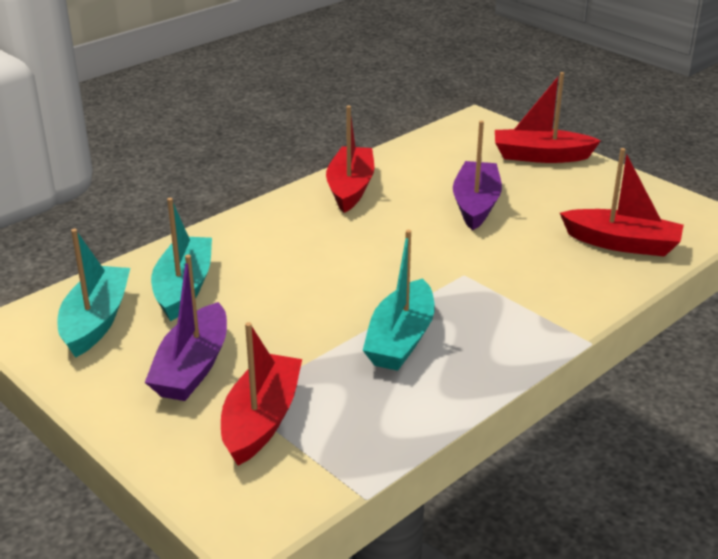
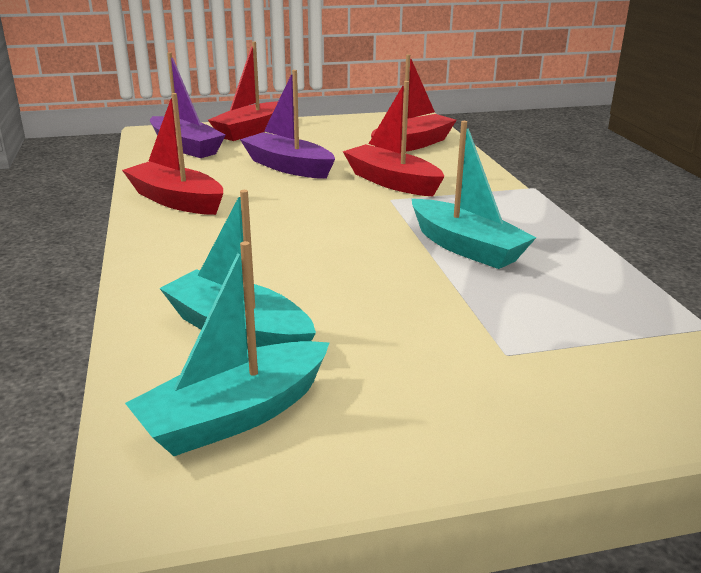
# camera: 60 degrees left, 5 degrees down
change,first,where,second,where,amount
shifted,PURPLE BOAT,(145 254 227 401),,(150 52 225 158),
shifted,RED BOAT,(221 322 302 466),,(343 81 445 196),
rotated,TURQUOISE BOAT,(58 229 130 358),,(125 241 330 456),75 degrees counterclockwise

* * *

All lines from the one that contains "shifted,RED BOAT,(221 322" to the last line above must be given again exactly, with both included and nothing added.

shifted,RED BOAT,(221 322 302 466),,(343 81 445 196),
rotated,TURQUOISE BOAT,(58 229 130 358),,(125 241 330 456),75 degrees counterclockwise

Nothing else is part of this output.